• [What the task asks]: Copy each line of the records below, from the first through the one that contains "- relocated: game", exactly as written.

━━━

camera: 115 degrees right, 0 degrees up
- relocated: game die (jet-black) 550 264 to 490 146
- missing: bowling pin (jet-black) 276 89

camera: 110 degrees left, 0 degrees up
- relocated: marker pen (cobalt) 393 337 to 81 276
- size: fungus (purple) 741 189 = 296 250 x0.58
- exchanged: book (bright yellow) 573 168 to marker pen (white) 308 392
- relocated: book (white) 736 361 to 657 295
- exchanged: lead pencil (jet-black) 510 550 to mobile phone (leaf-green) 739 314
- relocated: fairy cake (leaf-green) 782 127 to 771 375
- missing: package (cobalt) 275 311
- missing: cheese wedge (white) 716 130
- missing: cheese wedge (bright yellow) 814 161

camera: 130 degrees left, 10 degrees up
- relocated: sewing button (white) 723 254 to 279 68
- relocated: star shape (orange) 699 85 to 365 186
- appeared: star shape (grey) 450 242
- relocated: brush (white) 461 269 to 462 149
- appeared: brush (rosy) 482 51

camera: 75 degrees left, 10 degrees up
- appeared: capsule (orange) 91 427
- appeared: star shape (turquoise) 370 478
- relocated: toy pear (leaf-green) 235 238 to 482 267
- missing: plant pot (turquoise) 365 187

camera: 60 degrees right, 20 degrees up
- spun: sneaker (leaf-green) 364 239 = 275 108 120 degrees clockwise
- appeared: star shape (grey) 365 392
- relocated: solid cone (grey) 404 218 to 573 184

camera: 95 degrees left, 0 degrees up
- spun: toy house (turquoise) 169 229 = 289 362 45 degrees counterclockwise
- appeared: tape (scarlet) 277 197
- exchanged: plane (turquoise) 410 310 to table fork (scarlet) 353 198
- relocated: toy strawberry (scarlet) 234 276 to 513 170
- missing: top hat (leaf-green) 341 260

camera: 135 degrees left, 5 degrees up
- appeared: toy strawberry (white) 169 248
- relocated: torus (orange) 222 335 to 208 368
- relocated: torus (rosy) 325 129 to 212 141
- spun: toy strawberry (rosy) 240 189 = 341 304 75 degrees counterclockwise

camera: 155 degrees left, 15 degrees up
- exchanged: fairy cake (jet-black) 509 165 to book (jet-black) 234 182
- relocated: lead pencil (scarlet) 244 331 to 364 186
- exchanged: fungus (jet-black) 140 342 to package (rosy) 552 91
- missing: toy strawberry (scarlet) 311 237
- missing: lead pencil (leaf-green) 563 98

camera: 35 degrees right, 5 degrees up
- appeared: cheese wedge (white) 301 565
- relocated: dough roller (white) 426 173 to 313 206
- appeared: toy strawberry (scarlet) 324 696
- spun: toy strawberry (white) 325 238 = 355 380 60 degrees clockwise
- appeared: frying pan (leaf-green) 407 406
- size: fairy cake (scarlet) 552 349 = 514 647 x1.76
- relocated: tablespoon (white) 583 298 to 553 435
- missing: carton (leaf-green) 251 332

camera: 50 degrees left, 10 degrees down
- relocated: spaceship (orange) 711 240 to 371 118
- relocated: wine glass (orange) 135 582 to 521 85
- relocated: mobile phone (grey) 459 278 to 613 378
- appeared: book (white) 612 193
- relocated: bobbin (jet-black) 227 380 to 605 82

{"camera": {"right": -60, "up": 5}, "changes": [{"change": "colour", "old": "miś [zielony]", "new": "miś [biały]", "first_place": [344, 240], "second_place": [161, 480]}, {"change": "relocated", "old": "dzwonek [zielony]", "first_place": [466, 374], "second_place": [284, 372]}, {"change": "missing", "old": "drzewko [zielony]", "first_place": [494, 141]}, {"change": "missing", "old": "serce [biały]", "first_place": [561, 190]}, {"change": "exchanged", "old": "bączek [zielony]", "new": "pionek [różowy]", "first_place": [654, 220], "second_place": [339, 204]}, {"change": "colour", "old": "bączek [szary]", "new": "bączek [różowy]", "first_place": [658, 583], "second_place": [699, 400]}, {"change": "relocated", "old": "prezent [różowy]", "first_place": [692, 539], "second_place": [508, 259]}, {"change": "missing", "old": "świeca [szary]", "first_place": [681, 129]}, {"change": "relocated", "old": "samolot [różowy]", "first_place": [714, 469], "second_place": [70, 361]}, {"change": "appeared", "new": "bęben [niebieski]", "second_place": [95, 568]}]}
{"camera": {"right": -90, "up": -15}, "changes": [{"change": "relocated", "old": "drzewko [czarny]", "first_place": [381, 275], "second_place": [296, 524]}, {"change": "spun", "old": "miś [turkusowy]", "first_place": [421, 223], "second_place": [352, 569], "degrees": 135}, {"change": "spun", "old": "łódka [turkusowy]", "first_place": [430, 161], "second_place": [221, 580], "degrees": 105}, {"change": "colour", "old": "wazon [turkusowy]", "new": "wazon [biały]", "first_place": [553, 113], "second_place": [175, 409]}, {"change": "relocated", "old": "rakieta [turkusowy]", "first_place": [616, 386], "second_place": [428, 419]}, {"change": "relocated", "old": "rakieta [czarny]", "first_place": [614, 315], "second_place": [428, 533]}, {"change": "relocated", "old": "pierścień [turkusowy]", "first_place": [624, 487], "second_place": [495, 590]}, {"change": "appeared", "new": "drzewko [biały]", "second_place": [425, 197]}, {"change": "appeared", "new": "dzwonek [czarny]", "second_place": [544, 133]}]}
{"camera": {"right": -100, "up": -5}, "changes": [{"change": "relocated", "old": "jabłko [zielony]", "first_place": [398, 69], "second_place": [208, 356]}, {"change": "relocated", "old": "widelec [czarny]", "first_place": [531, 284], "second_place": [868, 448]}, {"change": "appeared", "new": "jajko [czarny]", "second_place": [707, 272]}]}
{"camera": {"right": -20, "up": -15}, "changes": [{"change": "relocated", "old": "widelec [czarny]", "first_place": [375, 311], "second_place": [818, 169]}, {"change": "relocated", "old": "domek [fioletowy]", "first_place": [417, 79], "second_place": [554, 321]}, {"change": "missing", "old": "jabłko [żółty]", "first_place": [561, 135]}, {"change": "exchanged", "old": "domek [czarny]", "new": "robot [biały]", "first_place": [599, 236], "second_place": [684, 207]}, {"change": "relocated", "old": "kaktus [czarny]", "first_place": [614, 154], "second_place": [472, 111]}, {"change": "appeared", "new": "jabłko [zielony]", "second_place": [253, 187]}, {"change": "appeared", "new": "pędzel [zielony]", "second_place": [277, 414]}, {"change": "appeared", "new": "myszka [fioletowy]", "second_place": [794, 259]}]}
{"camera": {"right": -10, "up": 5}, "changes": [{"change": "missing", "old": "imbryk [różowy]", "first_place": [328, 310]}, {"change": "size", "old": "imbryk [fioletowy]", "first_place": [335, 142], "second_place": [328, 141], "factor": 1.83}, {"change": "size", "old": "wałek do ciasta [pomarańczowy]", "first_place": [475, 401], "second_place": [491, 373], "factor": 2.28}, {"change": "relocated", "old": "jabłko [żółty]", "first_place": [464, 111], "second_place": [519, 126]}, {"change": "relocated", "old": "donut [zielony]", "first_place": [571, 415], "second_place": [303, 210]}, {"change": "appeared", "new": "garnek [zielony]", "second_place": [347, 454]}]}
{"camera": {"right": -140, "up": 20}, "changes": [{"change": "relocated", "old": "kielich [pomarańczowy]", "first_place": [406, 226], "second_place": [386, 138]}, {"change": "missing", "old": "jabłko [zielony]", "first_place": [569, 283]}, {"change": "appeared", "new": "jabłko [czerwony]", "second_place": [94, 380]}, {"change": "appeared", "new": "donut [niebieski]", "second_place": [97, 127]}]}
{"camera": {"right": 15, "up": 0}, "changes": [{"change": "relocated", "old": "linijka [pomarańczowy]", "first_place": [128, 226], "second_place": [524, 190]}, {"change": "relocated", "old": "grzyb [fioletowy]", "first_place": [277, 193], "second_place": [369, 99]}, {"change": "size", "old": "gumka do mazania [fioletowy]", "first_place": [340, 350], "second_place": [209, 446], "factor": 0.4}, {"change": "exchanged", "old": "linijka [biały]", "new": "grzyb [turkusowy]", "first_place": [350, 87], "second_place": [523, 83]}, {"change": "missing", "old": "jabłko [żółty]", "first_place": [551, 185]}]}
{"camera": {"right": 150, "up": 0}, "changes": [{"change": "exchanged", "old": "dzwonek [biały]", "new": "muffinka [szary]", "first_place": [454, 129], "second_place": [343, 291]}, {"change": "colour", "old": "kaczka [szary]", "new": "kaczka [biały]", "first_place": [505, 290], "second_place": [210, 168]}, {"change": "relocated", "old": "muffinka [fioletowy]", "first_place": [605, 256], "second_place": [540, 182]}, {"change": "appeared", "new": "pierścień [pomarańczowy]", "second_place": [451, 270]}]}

━━━

• [Output for this exercise]:
camera: 115 degrees right, 0 degrees up
- relocated: game die (jet-black) 550 264 to 490 146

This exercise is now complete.